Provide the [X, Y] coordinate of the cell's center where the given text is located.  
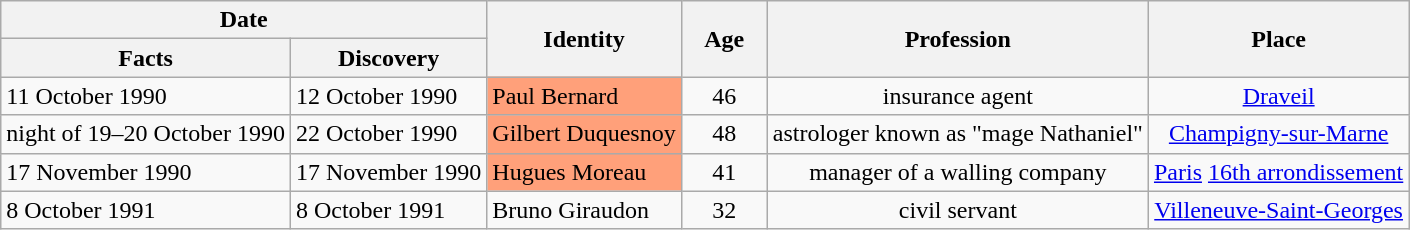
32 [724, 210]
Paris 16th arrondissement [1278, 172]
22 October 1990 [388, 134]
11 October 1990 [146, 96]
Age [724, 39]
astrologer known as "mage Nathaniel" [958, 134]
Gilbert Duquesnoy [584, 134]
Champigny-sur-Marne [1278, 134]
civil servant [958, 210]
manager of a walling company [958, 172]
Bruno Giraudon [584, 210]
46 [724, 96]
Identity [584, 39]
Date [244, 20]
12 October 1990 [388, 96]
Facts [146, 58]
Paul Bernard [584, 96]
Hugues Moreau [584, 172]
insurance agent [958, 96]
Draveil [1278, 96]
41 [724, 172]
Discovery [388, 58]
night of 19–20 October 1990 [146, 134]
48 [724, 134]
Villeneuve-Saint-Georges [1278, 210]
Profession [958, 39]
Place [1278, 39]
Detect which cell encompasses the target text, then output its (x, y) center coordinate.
§
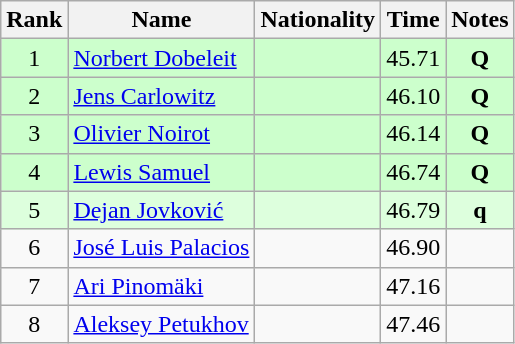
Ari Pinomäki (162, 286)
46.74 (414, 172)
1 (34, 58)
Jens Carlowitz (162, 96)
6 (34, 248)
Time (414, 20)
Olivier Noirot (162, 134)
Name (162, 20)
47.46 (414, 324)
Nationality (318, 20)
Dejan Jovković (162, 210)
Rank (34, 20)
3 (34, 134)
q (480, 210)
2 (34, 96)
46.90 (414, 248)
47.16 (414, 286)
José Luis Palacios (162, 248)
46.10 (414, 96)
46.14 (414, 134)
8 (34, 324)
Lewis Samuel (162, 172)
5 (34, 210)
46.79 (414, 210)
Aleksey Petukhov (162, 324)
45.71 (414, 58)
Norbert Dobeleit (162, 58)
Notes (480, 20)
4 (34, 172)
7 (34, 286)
§
What needs to be done - Format everything in the records from the line containing "32 [724, 210]" down to the line containing "Detect which cell", both included, as a JSON list of strings with one string per line and no blank lines.

Answer to this problem -
[
  "32 [724, 210]",
  "Paris 16th arrondissement [1278, 172]",
  "22 October 1990 [388, 134]",
  "11 October 1990 [146, 96]",
  "Age [724, 39]",
  "astrologer known as \"mage Nathaniel\" [958, 134]",
  "Gilbert Duquesnoy [584, 134]",
  "Champigny-sur-Marne [1278, 134]",
  "civil servant [958, 210]",
  "manager of a walling company [958, 172]",
  "Bruno Giraudon [584, 210]",
  "46 [724, 96]",
  "Identity [584, 39]",
  "Date [244, 20]",
  "12 October 1990 [388, 96]",
  "Facts [146, 58]",
  "Paul Bernard [584, 96]",
  "Hugues Moreau [584, 172]",
  "insurance agent [958, 96]",
  "Draveil [1278, 96]",
  "41 [724, 172]",
  "Discovery [388, 58]",
  "night of 19–20 October 1990 [146, 134]",
  "48 [724, 134]",
  "Villeneuve-Saint-Georges [1278, 210]",
  "Profession [958, 39]",
  "Place [1278, 39]",
  "Detect which cell encompasses the target text, then output its (x, y) center coordinate."
]